WHAT THIS TASK INVOLVES: Give again exactly the lines that stretch from the one with "turquoise_sobiziga 421 62" to the end of the data below, including both of those lines and nothing else.

Records excerpted from a collection:
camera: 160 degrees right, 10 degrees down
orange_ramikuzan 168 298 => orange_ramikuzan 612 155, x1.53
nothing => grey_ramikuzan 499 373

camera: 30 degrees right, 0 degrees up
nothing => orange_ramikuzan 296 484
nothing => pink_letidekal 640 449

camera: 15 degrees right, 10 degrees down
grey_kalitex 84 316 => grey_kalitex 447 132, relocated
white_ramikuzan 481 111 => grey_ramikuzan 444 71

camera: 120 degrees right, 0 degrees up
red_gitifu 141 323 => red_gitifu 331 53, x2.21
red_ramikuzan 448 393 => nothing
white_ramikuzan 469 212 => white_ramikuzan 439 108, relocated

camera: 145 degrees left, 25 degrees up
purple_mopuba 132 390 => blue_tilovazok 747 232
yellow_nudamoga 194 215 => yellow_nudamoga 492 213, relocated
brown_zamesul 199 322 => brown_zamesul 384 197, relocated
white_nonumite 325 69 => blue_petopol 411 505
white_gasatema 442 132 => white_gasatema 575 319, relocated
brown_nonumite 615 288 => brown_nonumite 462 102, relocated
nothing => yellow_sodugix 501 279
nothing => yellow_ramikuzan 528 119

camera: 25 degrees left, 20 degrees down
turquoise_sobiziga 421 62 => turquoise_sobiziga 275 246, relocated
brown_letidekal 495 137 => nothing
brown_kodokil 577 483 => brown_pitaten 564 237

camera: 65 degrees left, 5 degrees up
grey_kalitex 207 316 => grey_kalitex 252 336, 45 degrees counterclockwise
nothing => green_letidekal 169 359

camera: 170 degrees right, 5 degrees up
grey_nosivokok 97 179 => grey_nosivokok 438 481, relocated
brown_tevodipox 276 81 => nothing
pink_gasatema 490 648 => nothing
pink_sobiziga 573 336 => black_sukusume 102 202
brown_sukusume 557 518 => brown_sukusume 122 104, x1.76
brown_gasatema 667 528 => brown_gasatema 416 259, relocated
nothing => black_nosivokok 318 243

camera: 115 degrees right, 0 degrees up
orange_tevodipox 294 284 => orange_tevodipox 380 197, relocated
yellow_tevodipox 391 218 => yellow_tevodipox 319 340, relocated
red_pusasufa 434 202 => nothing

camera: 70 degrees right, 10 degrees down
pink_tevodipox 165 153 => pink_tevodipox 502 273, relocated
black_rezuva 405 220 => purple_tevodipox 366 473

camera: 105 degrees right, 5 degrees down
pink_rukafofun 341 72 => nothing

FINISHED TASK:
turquoise_sobiziga 421 62 => turquoise_sobiziga 275 246, relocated
brown_letidekal 495 137 => nothing
brown_kodokil 577 483 => brown_pitaten 564 237

camera: 65 degrees left, 5 degrees up
grey_kalitex 207 316 => grey_kalitex 252 336, 45 degrees counterclockwise
nothing => green_letidekal 169 359

camera: 170 degrees right, 5 degrees up
grey_nosivokok 97 179 => grey_nosivokok 438 481, relocated
brown_tevodipox 276 81 => nothing
pink_gasatema 490 648 => nothing
pink_sobiziga 573 336 => black_sukusume 102 202
brown_sukusume 557 518 => brown_sukusume 122 104, x1.76
brown_gasatema 667 528 => brown_gasatema 416 259, relocated
nothing => black_nosivokok 318 243

camera: 115 degrees right, 0 degrees up
orange_tevodipox 294 284 => orange_tevodipox 380 197, relocated
yellow_tevodipox 391 218 => yellow_tevodipox 319 340, relocated
red_pusasufa 434 202 => nothing

camera: 70 degrees right, 10 degrees down
pink_tevodipox 165 153 => pink_tevodipox 502 273, relocated
black_rezuva 405 220 => purple_tevodipox 366 473

camera: 105 degrees right, 5 degrees down
pink_rukafofun 341 72 => nothing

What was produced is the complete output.